**Assigned task:** Within the data that follows, set down exactly the lines from the one containing "D2: diode (A" through the one containing "TP2: test point (N_7) -> none", both ends included.

-------- Data extract --------

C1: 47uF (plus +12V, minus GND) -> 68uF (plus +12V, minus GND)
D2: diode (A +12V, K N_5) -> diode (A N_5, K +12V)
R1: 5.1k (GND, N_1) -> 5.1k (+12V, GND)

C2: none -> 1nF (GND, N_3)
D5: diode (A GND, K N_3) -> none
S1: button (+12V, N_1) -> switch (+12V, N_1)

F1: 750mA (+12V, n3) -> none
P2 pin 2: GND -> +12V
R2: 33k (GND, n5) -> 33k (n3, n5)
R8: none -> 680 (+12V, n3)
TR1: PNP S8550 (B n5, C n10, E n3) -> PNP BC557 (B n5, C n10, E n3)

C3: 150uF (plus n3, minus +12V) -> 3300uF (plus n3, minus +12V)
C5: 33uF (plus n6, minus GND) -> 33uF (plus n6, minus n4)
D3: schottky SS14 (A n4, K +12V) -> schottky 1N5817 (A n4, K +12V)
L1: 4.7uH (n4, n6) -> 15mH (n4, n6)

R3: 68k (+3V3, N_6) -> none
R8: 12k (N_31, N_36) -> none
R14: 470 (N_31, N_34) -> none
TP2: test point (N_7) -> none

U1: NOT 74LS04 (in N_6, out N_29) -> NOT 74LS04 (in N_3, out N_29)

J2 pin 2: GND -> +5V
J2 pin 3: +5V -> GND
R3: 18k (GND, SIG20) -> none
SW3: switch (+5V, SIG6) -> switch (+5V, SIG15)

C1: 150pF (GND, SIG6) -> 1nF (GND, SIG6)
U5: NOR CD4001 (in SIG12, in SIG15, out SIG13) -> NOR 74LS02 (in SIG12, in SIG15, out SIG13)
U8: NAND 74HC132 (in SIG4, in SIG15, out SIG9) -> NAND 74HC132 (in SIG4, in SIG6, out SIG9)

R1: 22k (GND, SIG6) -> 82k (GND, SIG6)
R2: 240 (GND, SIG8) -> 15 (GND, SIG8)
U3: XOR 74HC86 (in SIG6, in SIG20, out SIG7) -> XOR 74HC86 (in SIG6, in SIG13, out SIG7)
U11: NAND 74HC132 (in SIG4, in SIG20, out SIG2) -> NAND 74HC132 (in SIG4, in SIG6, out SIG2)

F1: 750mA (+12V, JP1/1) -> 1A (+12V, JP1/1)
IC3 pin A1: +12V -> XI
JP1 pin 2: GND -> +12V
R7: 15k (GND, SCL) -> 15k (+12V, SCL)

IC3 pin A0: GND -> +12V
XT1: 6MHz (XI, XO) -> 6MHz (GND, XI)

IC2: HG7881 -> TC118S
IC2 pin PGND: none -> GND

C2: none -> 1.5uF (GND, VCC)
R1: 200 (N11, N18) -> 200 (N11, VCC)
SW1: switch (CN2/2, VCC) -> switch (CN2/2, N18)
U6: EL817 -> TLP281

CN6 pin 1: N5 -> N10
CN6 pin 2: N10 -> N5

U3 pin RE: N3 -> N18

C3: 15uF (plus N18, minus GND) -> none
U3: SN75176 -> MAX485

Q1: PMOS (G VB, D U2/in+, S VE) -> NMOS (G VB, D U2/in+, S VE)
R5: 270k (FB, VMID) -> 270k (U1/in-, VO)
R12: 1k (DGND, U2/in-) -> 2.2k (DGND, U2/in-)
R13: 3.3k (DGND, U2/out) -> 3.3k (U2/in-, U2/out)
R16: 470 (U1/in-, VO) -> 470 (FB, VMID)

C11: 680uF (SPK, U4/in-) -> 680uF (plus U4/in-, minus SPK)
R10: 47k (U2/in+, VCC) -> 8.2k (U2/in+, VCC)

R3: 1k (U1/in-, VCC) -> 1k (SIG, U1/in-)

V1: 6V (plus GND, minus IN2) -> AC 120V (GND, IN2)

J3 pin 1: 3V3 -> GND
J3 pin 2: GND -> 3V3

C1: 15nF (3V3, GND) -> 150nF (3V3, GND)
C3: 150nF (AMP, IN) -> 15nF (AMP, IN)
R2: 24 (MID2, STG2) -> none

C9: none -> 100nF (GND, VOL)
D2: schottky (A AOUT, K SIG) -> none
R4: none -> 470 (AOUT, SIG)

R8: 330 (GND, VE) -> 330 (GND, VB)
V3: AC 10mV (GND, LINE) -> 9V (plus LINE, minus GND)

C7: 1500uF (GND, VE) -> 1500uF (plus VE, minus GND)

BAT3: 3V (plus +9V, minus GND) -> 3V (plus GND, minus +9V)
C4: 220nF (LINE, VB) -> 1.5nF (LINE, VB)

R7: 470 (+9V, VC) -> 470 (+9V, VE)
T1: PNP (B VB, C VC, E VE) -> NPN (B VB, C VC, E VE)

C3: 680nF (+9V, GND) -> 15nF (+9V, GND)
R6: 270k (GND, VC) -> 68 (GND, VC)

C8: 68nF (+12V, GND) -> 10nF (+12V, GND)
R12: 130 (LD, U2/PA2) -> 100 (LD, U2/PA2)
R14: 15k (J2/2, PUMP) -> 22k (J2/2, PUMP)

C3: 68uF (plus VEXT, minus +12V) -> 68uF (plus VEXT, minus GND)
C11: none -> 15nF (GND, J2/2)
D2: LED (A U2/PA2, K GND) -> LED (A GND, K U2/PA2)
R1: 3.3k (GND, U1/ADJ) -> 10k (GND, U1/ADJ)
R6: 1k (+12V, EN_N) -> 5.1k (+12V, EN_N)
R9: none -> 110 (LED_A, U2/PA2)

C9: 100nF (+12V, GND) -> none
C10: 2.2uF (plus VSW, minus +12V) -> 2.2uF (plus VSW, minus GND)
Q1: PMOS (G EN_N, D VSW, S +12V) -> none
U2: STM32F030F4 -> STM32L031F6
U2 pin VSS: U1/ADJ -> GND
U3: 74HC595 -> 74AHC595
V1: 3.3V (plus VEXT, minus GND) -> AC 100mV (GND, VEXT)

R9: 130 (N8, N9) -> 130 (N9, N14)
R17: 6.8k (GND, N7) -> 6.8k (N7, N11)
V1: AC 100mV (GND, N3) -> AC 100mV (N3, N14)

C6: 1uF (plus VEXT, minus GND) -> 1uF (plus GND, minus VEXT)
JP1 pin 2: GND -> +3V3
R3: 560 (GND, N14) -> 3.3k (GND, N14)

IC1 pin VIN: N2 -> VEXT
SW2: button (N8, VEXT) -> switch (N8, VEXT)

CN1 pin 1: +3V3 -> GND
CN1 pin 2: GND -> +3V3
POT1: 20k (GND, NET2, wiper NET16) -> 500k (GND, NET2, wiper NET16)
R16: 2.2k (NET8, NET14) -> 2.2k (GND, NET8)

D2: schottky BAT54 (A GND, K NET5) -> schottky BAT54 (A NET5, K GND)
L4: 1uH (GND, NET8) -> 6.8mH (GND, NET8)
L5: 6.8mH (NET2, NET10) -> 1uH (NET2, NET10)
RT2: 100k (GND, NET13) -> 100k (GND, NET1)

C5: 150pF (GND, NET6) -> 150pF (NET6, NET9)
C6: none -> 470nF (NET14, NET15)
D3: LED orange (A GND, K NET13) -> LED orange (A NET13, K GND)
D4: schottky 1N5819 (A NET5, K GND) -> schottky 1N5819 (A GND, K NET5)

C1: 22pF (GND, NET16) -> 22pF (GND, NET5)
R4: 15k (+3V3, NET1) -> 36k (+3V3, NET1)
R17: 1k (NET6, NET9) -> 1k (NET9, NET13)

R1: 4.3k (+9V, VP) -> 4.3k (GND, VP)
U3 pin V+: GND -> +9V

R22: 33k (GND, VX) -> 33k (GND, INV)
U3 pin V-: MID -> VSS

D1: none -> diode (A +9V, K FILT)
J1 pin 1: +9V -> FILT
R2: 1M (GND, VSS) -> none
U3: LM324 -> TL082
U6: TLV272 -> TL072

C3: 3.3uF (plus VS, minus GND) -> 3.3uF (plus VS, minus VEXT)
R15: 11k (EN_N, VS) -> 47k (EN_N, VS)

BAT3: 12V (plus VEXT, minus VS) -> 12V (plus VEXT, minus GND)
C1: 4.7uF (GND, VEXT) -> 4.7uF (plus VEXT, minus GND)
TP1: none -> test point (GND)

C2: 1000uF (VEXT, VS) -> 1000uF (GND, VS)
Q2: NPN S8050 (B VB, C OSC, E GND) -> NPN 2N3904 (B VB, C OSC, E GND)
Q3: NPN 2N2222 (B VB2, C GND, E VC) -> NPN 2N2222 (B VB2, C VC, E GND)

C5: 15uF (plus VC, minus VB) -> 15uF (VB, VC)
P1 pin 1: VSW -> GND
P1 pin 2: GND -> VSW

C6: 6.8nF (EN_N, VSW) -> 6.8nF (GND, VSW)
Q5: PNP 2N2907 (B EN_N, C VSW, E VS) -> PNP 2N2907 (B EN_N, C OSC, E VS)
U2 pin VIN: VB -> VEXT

--------

**Task output:**
D2: diode (A +12V, K N_5) -> diode (A N_5, K +12V)
R1: 5.1k (GND, N_1) -> 5.1k (+12V, GND)

C2: none -> 1nF (GND, N_3)
D5: diode (A GND, K N_3) -> none
S1: button (+12V, N_1) -> switch (+12V, N_1)

F1: 750mA (+12V, n3) -> none
P2 pin 2: GND -> +12V
R2: 33k (GND, n5) -> 33k (n3, n5)
R8: none -> 680 (+12V, n3)
TR1: PNP S8550 (B n5, C n10, E n3) -> PNP BC557 (B n5, C n10, E n3)

C3: 150uF (plus n3, minus +12V) -> 3300uF (plus n3, minus +12V)
C5: 33uF (plus n6, minus GND) -> 33uF (plus n6, minus n4)
D3: schottky SS14 (A n4, K +12V) -> schottky 1N5817 (A n4, K +12V)
L1: 4.7uH (n4, n6) -> 15mH (n4, n6)

R3: 68k (+3V3, N_6) -> none
R8: 12k (N_31, N_36) -> none
R14: 470 (N_31, N_34) -> none
TP2: test point (N_7) -> none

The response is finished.